Copy each line of the material in which the word "black" appears.
____________
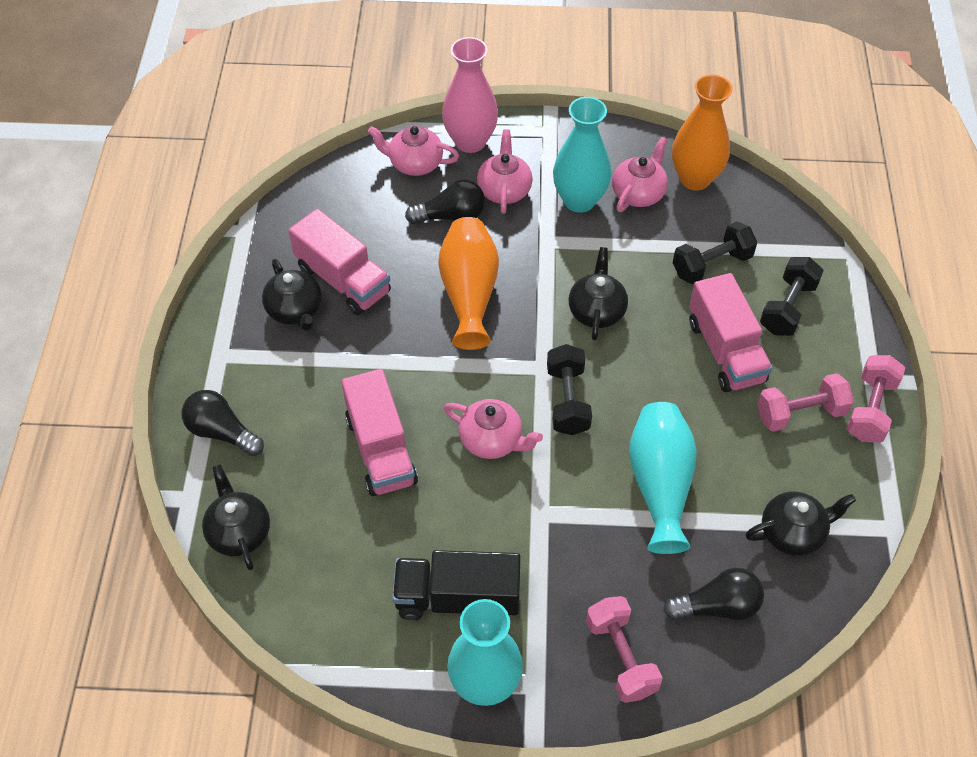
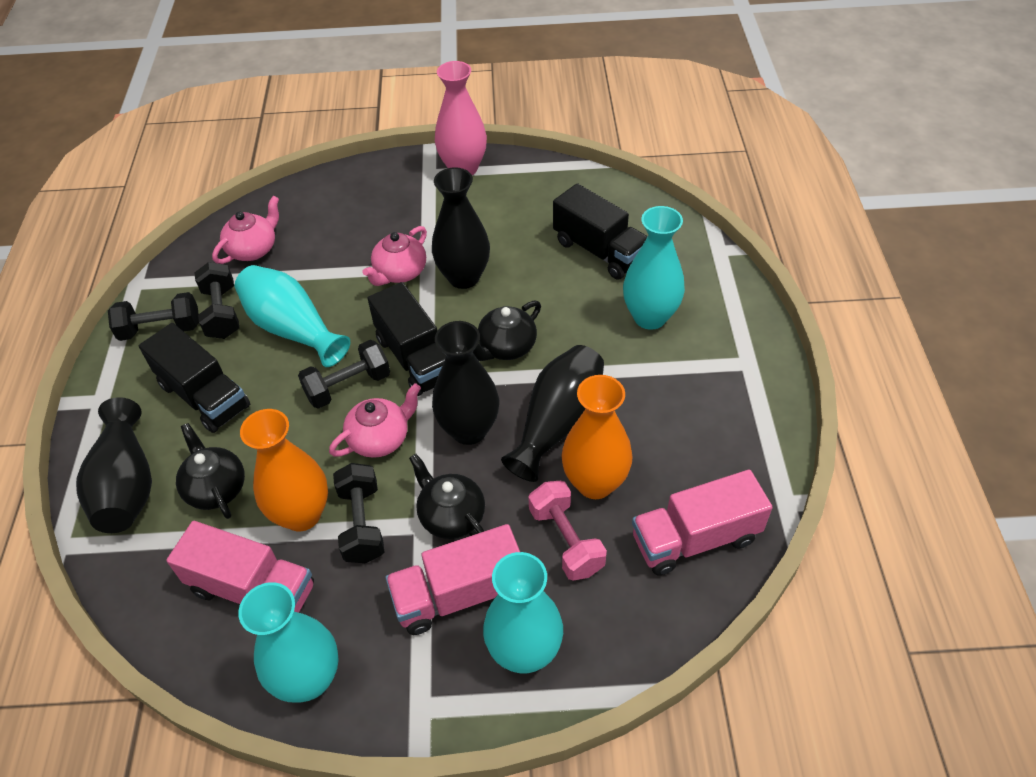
black dumbbell: [547,344,592,435] [673,221,757,284] [760,257,824,336] = 3 -> [108,292,199,341] [194,262,239,339] [298,340,390,409] [333,463,384,563] = 4
black light bulb: [182,390,264,456] [405,180,485,224] [663,567,764,620] = 3 -> none = 0
black teapot: [202,464,270,570] [262,259,322,331] [569,247,628,340] [746,491,856,556] = 4 -> [176,423,245,519] [409,454,485,539] [473,301,541,361] = 3
black truck: [392,550,520,620] = 1 -> [139,323,250,433] [368,282,446,396] [553,183,648,279] = 3
black vase: none = 0 -> [76,397,152,533] [432,167,490,289] [432,321,499,445] [501,345,604,482] = 4
pink dumbbell: [586,596,663,703] [757,373,854,432] [847,355,905,442] = 3 -> [528,481,607,581] = 1
pink teapot: [368,126,459,176] [444,399,543,459] [477,129,533,214] [612,137,668,212] = 4 -> [212,196,279,264] [329,383,421,458] [363,226,427,286] = 3
turquoise vase: [447,599,523,706] [553,97,611,213] [629,402,697,554] = 3 -> [235,265,350,367] [238,582,339,702] [483,552,563,673] [623,206,685,330] = 4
____________
WRITTEN RESPONSE ::
black dumbbell: [547,344,592,435] [673,221,757,284] [760,257,824,336] = 3 -> [108,292,199,341] [194,262,239,339] [298,340,390,409] [333,463,384,563] = 4
black light bulb: [182,390,264,456] [405,180,485,224] [663,567,764,620] = 3 -> none = 0
black teapot: [202,464,270,570] [262,259,322,331] [569,247,628,340] [746,491,856,556] = 4 -> [176,423,245,519] [409,454,485,539] [473,301,541,361] = 3
black truck: [392,550,520,620] = 1 -> [139,323,250,433] [368,282,446,396] [553,183,648,279] = 3
black vase: none = 0 -> [76,397,152,533] [432,167,490,289] [432,321,499,445] [501,345,604,482] = 4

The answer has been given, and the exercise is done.